■ DIRECTIONS
Figure out how many lines in the records below hold the string "moved". That number alone is the answer.
BEGIN AVAILABLE DATA
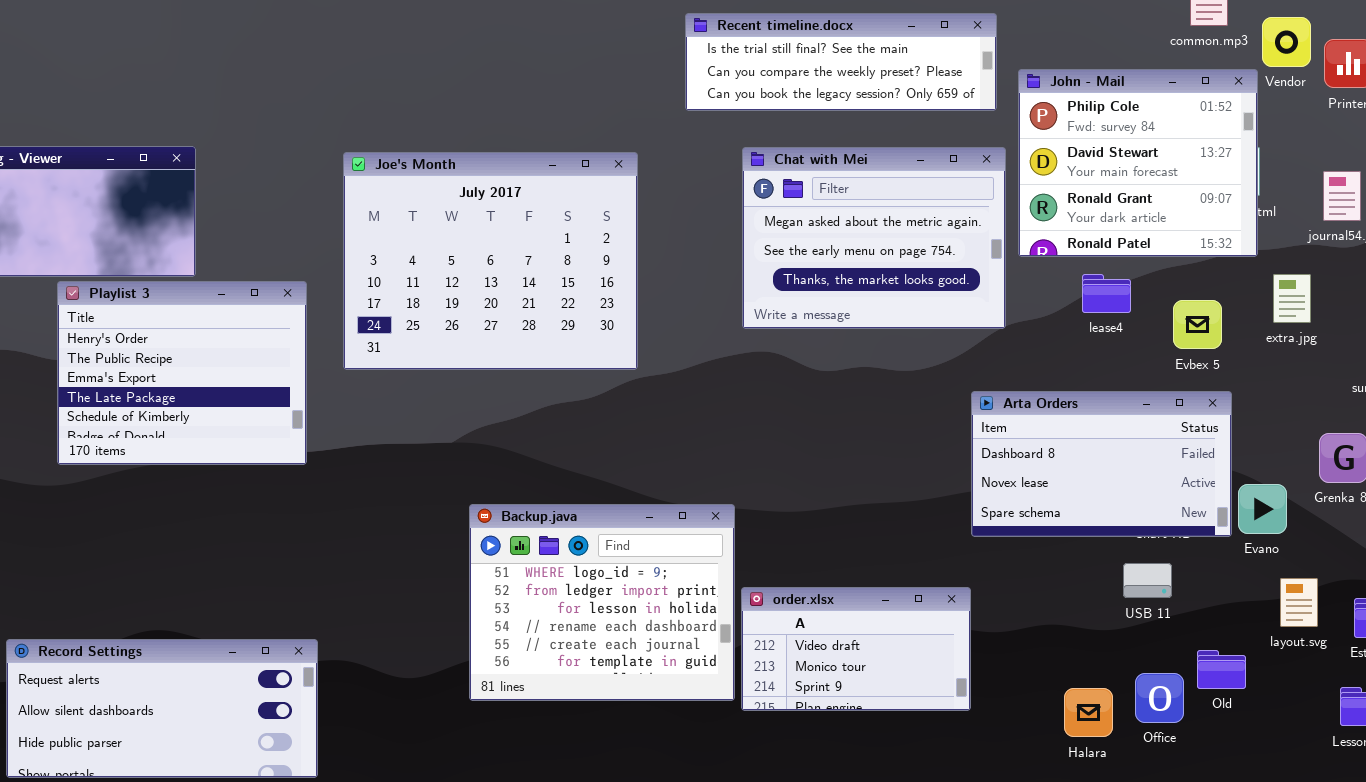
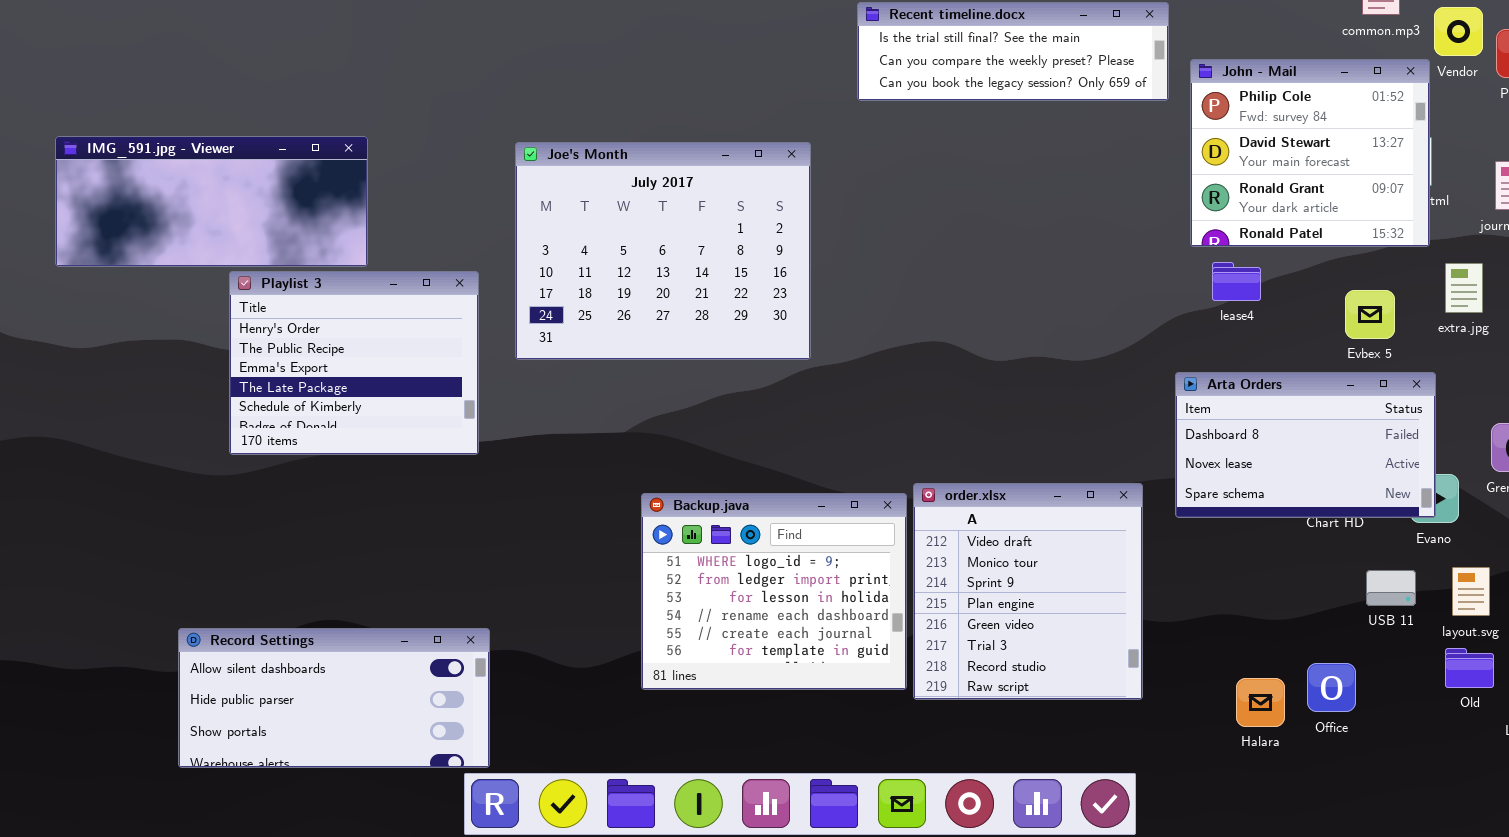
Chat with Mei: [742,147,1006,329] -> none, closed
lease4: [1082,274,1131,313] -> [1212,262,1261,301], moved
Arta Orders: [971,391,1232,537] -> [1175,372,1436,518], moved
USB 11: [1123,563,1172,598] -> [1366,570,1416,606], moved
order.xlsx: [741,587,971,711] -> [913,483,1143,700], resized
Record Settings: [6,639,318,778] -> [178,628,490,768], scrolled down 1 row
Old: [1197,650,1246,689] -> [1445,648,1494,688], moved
END AVAILABLE DATA
■ RESULT OF THIS EXERCISE
4